### WORK INSTRUCTION
Every record below should be repeated exactly, with the pictures left out.

### DATA PROVIDED

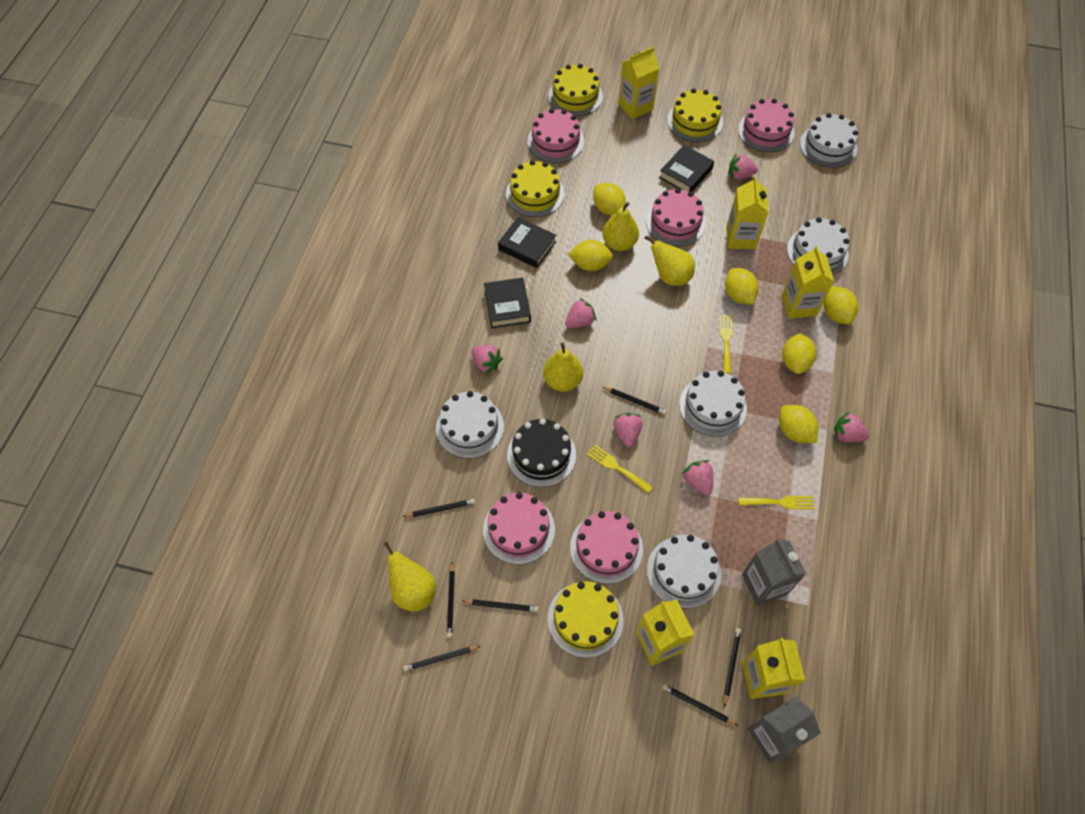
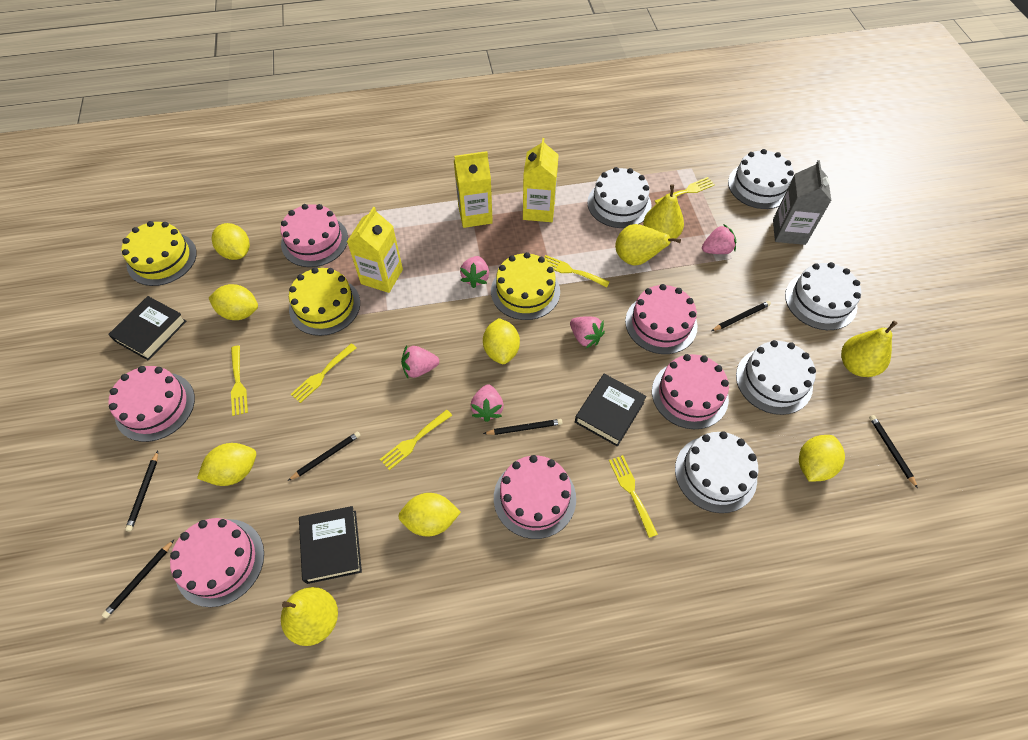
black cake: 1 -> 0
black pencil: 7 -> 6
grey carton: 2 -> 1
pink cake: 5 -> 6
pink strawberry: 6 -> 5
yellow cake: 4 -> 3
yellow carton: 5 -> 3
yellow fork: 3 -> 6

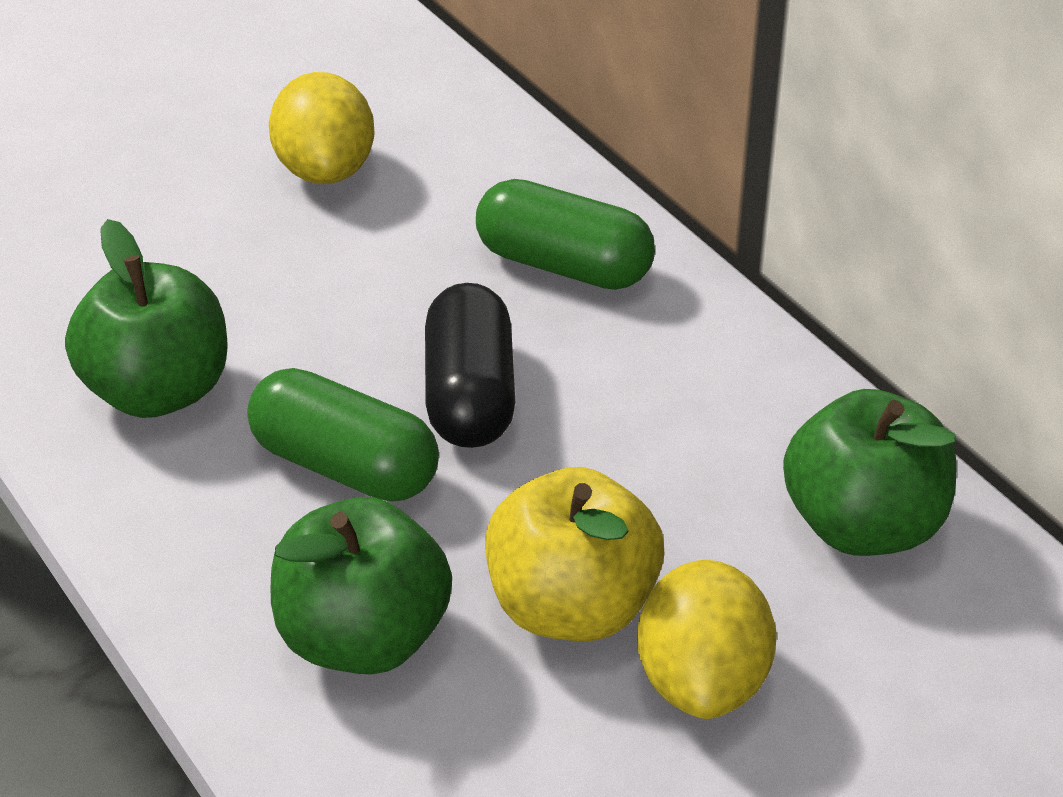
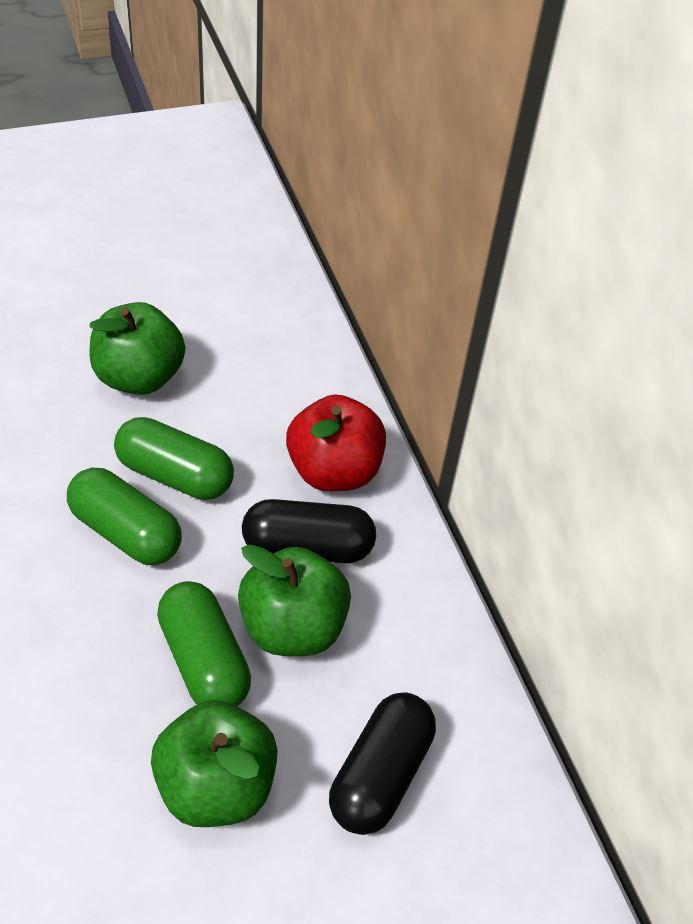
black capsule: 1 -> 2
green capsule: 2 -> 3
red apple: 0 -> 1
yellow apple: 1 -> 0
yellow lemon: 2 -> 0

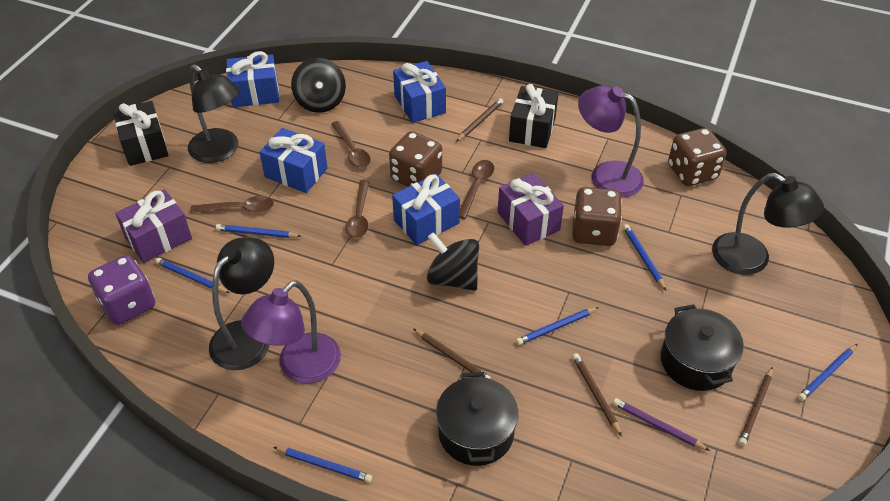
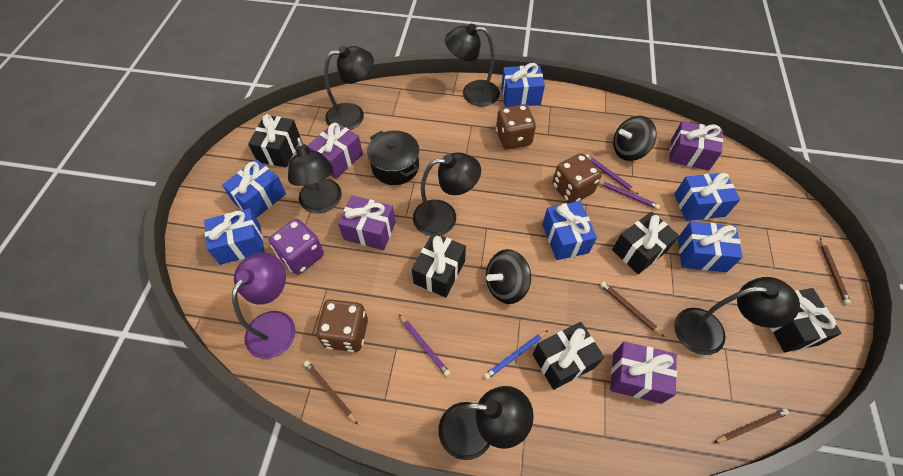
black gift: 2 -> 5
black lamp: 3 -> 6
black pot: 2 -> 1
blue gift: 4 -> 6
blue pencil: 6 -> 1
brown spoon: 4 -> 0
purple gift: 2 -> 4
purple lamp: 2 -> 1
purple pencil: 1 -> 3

######

### ANSWER BELOW
black cake: 1 -> 0
black pencil: 7 -> 6
grey carton: 2 -> 1
pink cake: 5 -> 6
pink strawberry: 6 -> 5
yellow cake: 4 -> 3
yellow carton: 5 -> 3
yellow fork: 3 -> 6

black capsule: 1 -> 2
green capsule: 2 -> 3
red apple: 0 -> 1
yellow apple: 1 -> 0
yellow lemon: 2 -> 0

black gift: 2 -> 5
black lamp: 3 -> 6
black pot: 2 -> 1
blue gift: 4 -> 6
blue pencil: 6 -> 1
brown spoon: 4 -> 0
purple gift: 2 -> 4
purple lamp: 2 -> 1
purple pencil: 1 -> 3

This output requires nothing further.